_WHAT NEEDS TO BE DONE_.
Rewrite the lines beginning at the one that contains "This is a 0.4" and ending after the one that contains "road 1 (primary): [(51,0),(78,98),(139,511)]", putting "overhead image" in place of "aerial image" and leaving everything else unchanged.

_Stored entries_.
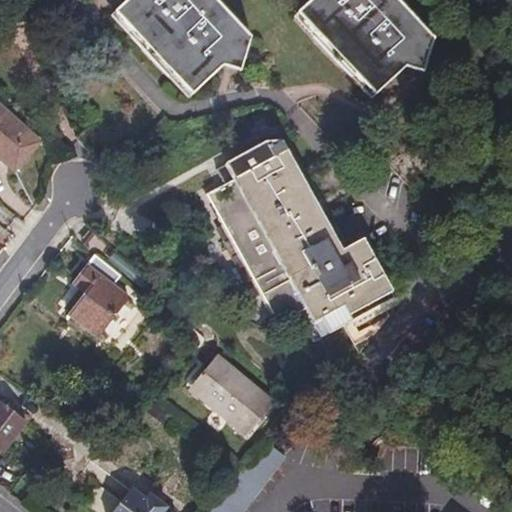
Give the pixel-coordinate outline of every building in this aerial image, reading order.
[(194,93),(224,64),(241,69),(252,36),(218,0),(127,0),(116,10),(194,93)] [(375,92),(407,63),(425,70),(434,36),(400,0),(310,0),(300,10),(375,92)] [(0,156),(14,169),(40,140),(0,105),(0,156)] [(106,163),(135,136),(106,107),(77,133),(106,163)] [(305,305),(312,319),(336,306),(342,302),(347,311),(392,287),(362,234),(341,246),(287,146),(282,137),(265,138),(217,164),(226,180),(219,184),(207,190),(278,319),(305,305)] [(122,272),(97,253),(89,264),(114,283),(122,272)] [(126,294),(114,283),(89,264),(75,280),(87,290),(71,311),(97,332),(126,294)] [(336,306),(312,319),(319,332),(339,321),(343,319),(336,306)] [(217,353),(191,385),(250,432),(276,400),(217,353)] [(0,413),(0,447),(3,450),(24,422),(5,407),(0,413)] [(207,511),(242,511),(288,454),(265,437),(207,511)] [(135,479),(111,510),(112,511),(176,511),(167,504),(171,499),(153,486),(149,491),(135,479)]
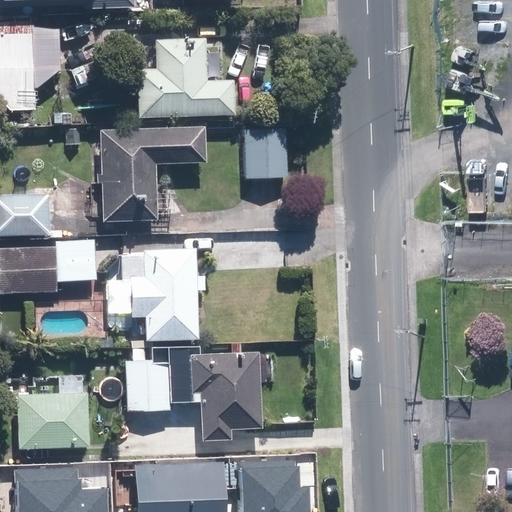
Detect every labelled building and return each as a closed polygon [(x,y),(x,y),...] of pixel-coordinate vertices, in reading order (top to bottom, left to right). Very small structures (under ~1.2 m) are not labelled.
[(34,24),(0,24),(0,83),(34,84),(34,24)] [(205,40),(161,41),(161,70),(143,71),(144,109),(227,109),(227,81),(205,81),(205,40)] [(199,128),(104,129),(105,215),(154,214),(153,159),(199,158),(199,128)] [(285,129),(246,129),(247,171),(286,171),(285,129)] [(47,197),(0,197),(0,228),(47,228),(47,197)] [(53,249),(5,249),(6,288),(54,287),(53,249)] [(196,252),(147,253),(147,277),(132,277),(132,310),(147,309),(148,336),(197,335),(196,252)] [(259,352),(204,353),(205,422),(260,422),(259,352)] [(168,360),(128,360),(128,404),(168,404),(168,360)] [(86,393),(23,393),(24,441),(87,441),(86,393)] [(234,461),(236,511),(303,511),(303,480),(295,480),(294,459),(234,461)] [(222,511),(222,462),(140,463),(140,511),(222,511)] [(13,473),(13,511),(100,511),(100,481),(76,481),(76,473),(13,473)]
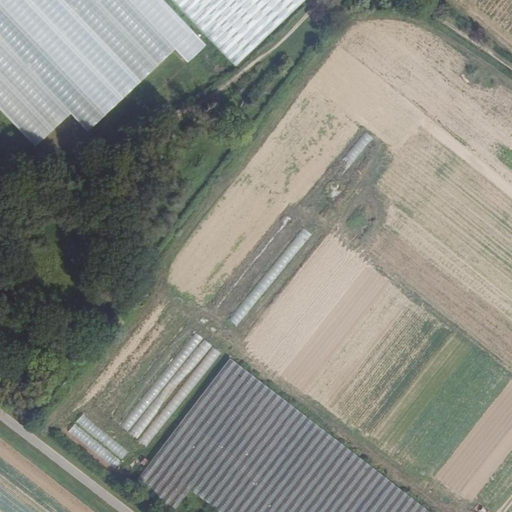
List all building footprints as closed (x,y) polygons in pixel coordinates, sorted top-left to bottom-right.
[(205,44),(162,0),(0,0),(0,107),(36,146),(72,112),(88,129),(174,48),(187,62),(205,44)] [(171,0),(181,10),(235,65),(303,0),(171,0)] [(301,205),(308,212),(372,140),(365,134),(301,205)] [(238,327),(309,233),(291,219),(269,203),(198,297),(226,318),(227,318),(238,327)] [(497,438),(511,414),(511,376),(400,307),(373,352),(380,379),(397,374),(399,381),(387,384),(400,392),(402,384),(427,391),(452,407),(443,409),(447,424),(436,433),(434,427),(426,425),(428,423),(387,411),(407,396),(384,402),(376,414),(350,380),(319,405),(424,470),(424,467),(455,487),(466,469),(462,466),(443,442),(451,416),(489,406),(497,438)] [(149,447),(220,352),(213,347),(213,346),(184,325),(113,420),(149,447)] [(432,511),(229,355),(132,482),(171,511),(188,488),(219,511),(432,511)] [(122,461),(128,453),(83,413),(77,421),(122,461)]
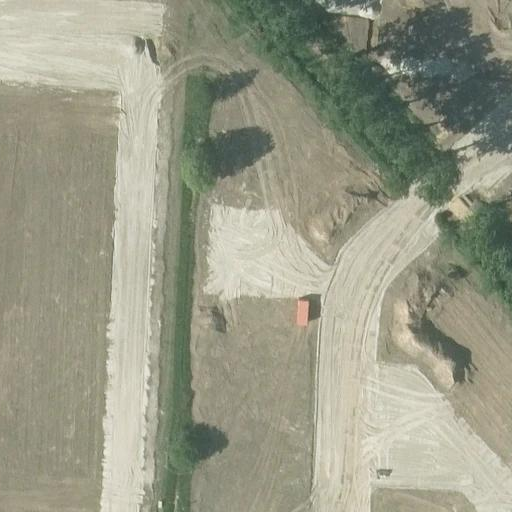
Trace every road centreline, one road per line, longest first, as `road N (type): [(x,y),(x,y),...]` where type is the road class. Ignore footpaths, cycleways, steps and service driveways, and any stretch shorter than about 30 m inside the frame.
road 1 (residential): [(0,43),(140,49),(121,511)]
road 2 (residential): [(439,185),(351,261),(338,283),(332,395)]
road 3 (unclassified): [(439,185),(271,0)]
road 4 (residential): [(332,395),(376,399),(511,506)]
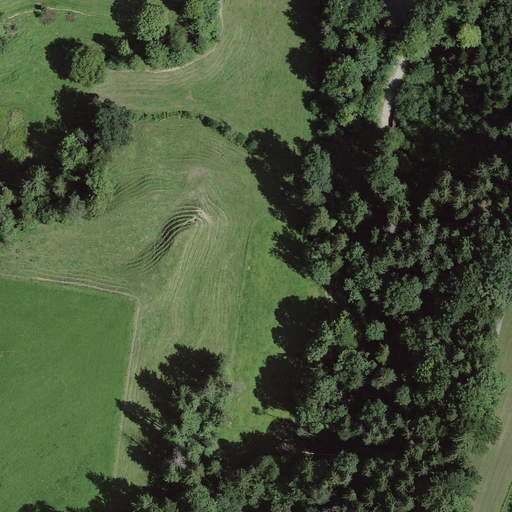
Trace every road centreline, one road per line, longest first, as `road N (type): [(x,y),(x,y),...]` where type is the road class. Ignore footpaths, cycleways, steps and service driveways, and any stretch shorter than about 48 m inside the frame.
road 1 (track): [(453,511),(511,283)]
road 2 (track): [(478,0),(435,21),(411,52),(387,143)]
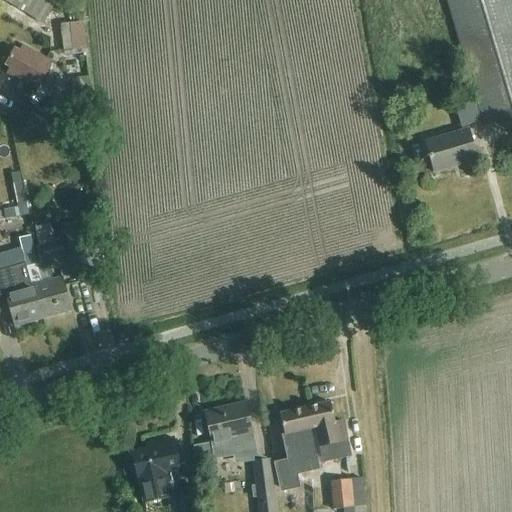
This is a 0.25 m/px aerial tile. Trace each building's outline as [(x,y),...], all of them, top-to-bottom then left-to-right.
[(9,0),(9,1),(44,16),(51,0),(9,0)] [(511,0),(446,0),(484,127),(511,118),(511,0)] [(86,49),(84,23),(68,25),(69,38),(65,39),(66,51),(86,49)] [(14,50),(4,68),(9,71),(6,76),(23,86),(16,97),(28,104),(37,109),(26,128),(55,144),(67,122),(45,109),(55,91),(48,88),(54,77),(47,72),(51,64),(22,48),(19,53),(14,50)] [(434,173),(477,161),(468,130),(467,130),(465,127),(480,122),(474,101),(455,107),(462,132),(425,143),(434,173)] [(30,237),(18,240),(25,265),(26,270),(36,267),(30,237)] [(41,265),(65,258),(60,241),(36,247),(41,265)] [(99,277),(91,245),(74,249),(82,282),(99,277)] [(25,265),(0,271),(0,297),(6,296),(14,327),(43,319),(42,316),(33,286),(31,287),(26,270),(25,265)] [(36,267),(26,270),(31,287),(33,286),(42,316),(43,319),(71,311),(61,278),(41,284),(36,267)] [(330,403),(304,409),(309,430),(314,429),(322,462),(349,456),(341,421),(334,423),(330,403)] [(212,444),(193,448),(194,465),(216,460),(232,457),(256,453),(245,405),(205,414),(212,444)] [(309,430),(304,409),(279,415),(284,435),(293,433),(296,445),(308,443),(305,431),(309,430)] [(151,449),(131,453),(137,480),(139,479),(144,503),(170,497),(169,491),(179,489),(178,483),(179,482),(177,471),(180,470),(173,439),(150,444),(151,449)] [(274,511),(268,461),(251,463),(257,511),(274,511)] [(297,486),(292,463),(278,466),(283,489),(297,486)] [(332,510),(353,508),(353,511),(365,511),(362,479),(330,483),(332,510)] [(178,490),(179,511),(197,511),(196,489),(178,490)]
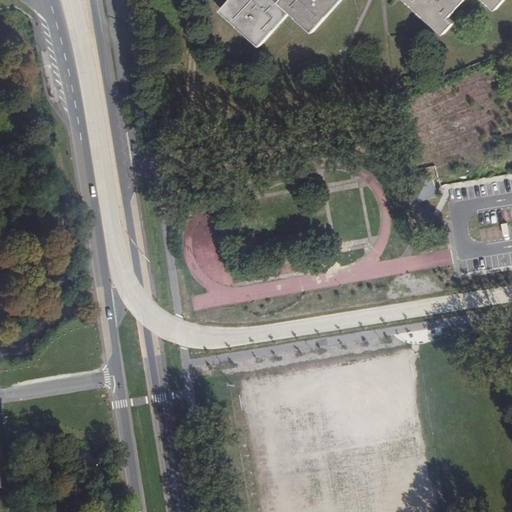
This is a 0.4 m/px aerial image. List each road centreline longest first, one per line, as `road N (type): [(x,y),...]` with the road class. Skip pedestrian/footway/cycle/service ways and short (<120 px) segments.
road 1 (primary): [(51,0),(78,98),(139,511)]
road 2 (primary): [(176,511),(92,0)]
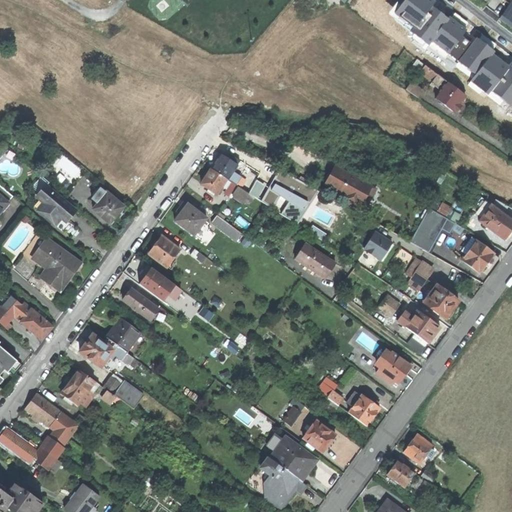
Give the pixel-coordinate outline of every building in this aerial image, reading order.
[(461,104),(459,102),(461,100),(465,94),(416,57),(412,63),(421,70),(421,71),(432,80),(433,79),(442,87),(436,97),(453,110),(454,109),(456,110),(461,104)] [(233,172),(239,162),(232,157),(229,160),(220,154),(216,160),(211,169),(226,179),(232,182),(234,184),(239,176),(233,172)] [(279,184),(285,173),(256,157),(249,170),(272,183),(273,180),(279,184)] [(326,186),(360,204),(370,185),(355,177),(354,178),(352,177),(350,176),(350,175),(337,167),(326,186)] [(216,194),(226,179),(211,169),(205,177),(201,184),(216,194)] [(249,194),(234,184),(232,182),(224,194),(231,199),(232,198),(242,204),(249,194)] [(376,188),(370,185),(360,204),(365,207),(376,188)] [(7,203),(12,197),(0,186),(0,211),(7,203)] [(68,219),(74,211),(46,187),(37,197),(43,203),(37,211),(54,225),(61,218),(65,222),(68,219)] [(118,216),(116,215),(123,207),(106,193),(100,188),(91,199),(97,204),(92,210),(109,224),(110,223),(111,225),(115,220),(118,216)] [(478,220),(493,232),(500,224),(506,216),(504,214),(508,206),(496,199),(492,205),(486,200),(480,208),(485,212),(478,220)] [(436,212),(444,216),(445,217),(451,208),(441,203),(436,212)] [(206,218),(187,204),(180,214),(175,221),(193,235),(206,218)] [(242,234),(217,215),(211,222),(236,241),(242,234)] [(458,237),(465,229),(445,217),(444,216),(440,224),(458,237)] [(380,260),(391,242),(374,231),(363,249),(380,260)] [(38,233),(24,252),(53,273),(46,282),(60,292),(68,279),(79,263),(38,233)] [(148,253),(167,268),(180,250),(173,245),(173,244),(168,240),(161,235),(153,246),(148,253)] [(461,259),(479,272),(486,262),(493,253),(471,237),(464,246),(468,249),(461,259)] [(329,271),(335,263),(305,243),(294,259),(325,279),(329,271)] [(192,248),(187,254),(199,264),(204,258),(192,248)] [(406,283),(418,291),(432,269),(415,258),(405,273),(410,277),(406,283)] [(151,266),(138,283),(164,302),(168,295),(175,300),(183,289),(151,266)] [(453,312),(451,310),(453,307),(458,301),(436,285),(423,302),(433,309),(432,310),(438,314),(438,313),(445,318),(446,316),(448,318),(453,312)] [(123,300),(149,320),(158,308),(131,288),(127,294),(123,300)] [(398,307),(403,311),(411,300),(404,295),(398,304),(385,296),(378,306),(386,312),(393,313),(398,307)] [(21,305),(10,296),(0,307),(0,323),(8,330),(11,326),(7,322),(13,316),(41,340),(44,336),(52,327),(45,321),(47,319),(42,315),(40,317),(23,303),(21,305)] [(406,343),(419,353),(430,339),(439,327),(416,310),(411,317),(404,311),(396,321),(404,326),(414,333),(406,343)] [(106,337),(109,340),(133,358),(147,339),(119,319),(113,327),(106,337)] [(133,368),(138,361),(133,358),(109,340),(105,344),(92,334),(87,341),(85,343),(84,343),(79,349),(80,351),(79,352),(87,358),(87,359),(92,363),(93,362),(100,367),(108,357),(111,360),(114,355),(121,360),(122,359),(133,368)] [(0,374),(3,370),(6,373),(8,371),(14,376),(22,366),(1,347),(0,348),(0,374)] [(392,379),(397,383),(401,377),(404,374),(405,375),(410,368),(409,367),(410,366),(391,352),(389,353),(384,350),(376,361),(381,365),(375,372),(389,383),(392,379)] [(73,403),(77,405),(89,389),(94,393),(92,395),(100,400),(102,397),(111,404),(113,401),(118,405),(121,401),(114,396),(79,370),(69,382),(61,394),(65,397),(63,399),(71,405),(73,403)] [(115,395),(114,396),(121,401),(133,410),(143,396),(123,381),(121,384),(110,377),(103,387),(113,394),(114,393),(115,395)] [(322,393),(325,396),(338,405),(342,399),(332,392),(337,385),(326,377),(322,382),(327,386),(322,393)] [(316,390),(322,393),(327,386),(322,382),(316,390)] [(33,460),(47,470),(55,459),(64,448),(61,446),(78,424),(36,393),(30,401),(25,409),(54,431),(41,448),(30,440),(26,445),(5,429),(1,435),(0,436),(0,441),(30,463),(33,460)] [(348,413),(366,426),(375,413),(379,408),(375,405),(377,402),(372,398),(369,400),(361,394),(358,398),(352,394),(346,402),(352,406),(348,413)] [(333,412),(338,405),(325,396),(320,402),(333,412)] [(289,425),(304,406),(297,401),(283,420),(289,425)] [(91,431),(95,426),(79,415),(75,420),(91,431)] [(302,437),(321,452),(327,444),(334,434),(315,420),(311,426),(310,426),(306,431),(307,432),(302,437)] [(431,448),(433,446),(416,435),(410,444),(403,452),(419,464),(426,455),(430,458),(435,451),(431,448)] [(284,436),(268,457),(300,481),(309,469),(316,459),(284,436)] [(300,490),(304,484),(300,481),(268,457),(261,468),(271,475),(265,483),(271,488),(264,497),(281,509),(289,497),(295,487),(300,490)] [(404,487),(414,473),(397,461),(392,467),(387,475),(393,480),(392,482),(396,485),(398,483),(404,487)] [(435,477),(426,471),(422,476),(431,483),(435,477)] [(434,488),(419,477),(412,486),(415,488),(425,500),(434,488)] [(35,511),(42,503),(15,483),(6,495),(0,491),(0,511),(2,511),(6,507),(13,511),(35,511)] [(68,511),(95,511),(93,510),(98,504),(96,502),(100,497),(83,484),(73,497),(64,509),(68,511)] [(403,511),(387,500),(380,509),(377,511),(403,511)] [(55,511),(42,503),(35,511),(55,511)]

_ANSWER FOR THIS EXERCISE_.
This is a 0.4 m/px overhead image. List each road centreline longest first, one per line, as `road N (type): [(x,y),...]` with the road class. Skip pedestrian/footway/cycle/service ways and short (<120 px) segments.
road 1 (primary): [(51,0),(78,98),(139,511)]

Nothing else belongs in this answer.